[Frame-by-frame shape edits]
------------------------------------------------------------
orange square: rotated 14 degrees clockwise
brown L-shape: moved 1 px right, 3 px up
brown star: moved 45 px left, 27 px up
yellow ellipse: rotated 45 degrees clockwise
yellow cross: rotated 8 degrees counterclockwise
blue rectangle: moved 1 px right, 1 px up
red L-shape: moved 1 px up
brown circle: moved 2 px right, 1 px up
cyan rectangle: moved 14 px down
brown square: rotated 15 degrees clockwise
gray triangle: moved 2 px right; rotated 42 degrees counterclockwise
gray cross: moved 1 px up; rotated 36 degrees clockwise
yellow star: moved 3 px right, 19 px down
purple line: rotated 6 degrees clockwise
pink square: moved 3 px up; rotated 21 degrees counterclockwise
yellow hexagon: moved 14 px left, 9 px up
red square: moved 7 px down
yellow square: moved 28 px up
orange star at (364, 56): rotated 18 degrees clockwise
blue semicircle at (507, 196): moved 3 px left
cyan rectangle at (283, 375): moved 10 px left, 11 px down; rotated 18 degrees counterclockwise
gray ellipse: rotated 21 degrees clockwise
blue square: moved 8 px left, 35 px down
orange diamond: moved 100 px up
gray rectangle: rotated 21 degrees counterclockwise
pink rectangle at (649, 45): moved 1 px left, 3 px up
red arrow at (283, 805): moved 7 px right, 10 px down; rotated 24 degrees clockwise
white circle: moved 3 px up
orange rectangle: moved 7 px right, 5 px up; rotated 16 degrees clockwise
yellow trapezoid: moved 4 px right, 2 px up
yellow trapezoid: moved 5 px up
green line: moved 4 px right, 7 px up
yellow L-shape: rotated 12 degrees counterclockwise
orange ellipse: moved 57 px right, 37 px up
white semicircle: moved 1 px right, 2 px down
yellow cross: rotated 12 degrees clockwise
------------------------------------------------------------
# WORK REQUIRED
What you return must match the records above exactly, line for line.

# EXERCISE OUTPUT
orange square: rotated 14 degrees clockwise
brown L-shape: moved 1 px right, 3 px up
brown star: moved 45 px left, 27 px up
yellow ellipse: rotated 45 degrees clockwise
yellow cross: rotated 8 degrees counterclockwise
blue rectangle: moved 1 px right, 1 px up
red L-shape: moved 1 px up
brown circle: moved 2 px right, 1 px up
cyan rectangle: moved 14 px down
brown square: rotated 15 degrees clockwise
gray triangle: moved 2 px right; rotated 42 degrees counterclockwise
gray cross: moved 1 px up; rotated 36 degrees clockwise
yellow star: moved 3 px right, 19 px down
purple line: rotated 6 degrees clockwise
pink square: moved 3 px up; rotated 21 degrees counterclockwise
yellow hexagon: moved 14 px left, 9 px up
red square: moved 7 px down
yellow square: moved 28 px up
orange star at (364, 56): rotated 18 degrees clockwise
blue semicircle at (507, 196): moved 3 px left
cyan rectangle at (283, 375): moved 10 px left, 11 px down; rotated 18 degrees counterclockwise
gray ellipse: rotated 21 degrees clockwise
blue square: moved 8 px left, 35 px down
orange diamond: moved 100 px up
gray rectangle: rotated 21 degrees counterclockwise
pink rectangle at (649, 45): moved 1 px left, 3 px up
red arrow at (283, 805): moved 7 px right, 10 px down; rotated 24 degrees clockwise
white circle: moved 3 px up
orange rectangle: moved 7 px right, 5 px up; rotated 16 degrees clockwise
yellow trapezoid: moved 4 px right, 2 px up
yellow trapezoid: moved 5 px up
green line: moved 4 px right, 7 px up
yellow L-shape: rotated 12 degrees counterclockwise
orange ellipse: moved 57 px right, 37 px up
white semicircle: moved 1 px right, 2 px down
yellow cross: rotated 12 degrees clockwise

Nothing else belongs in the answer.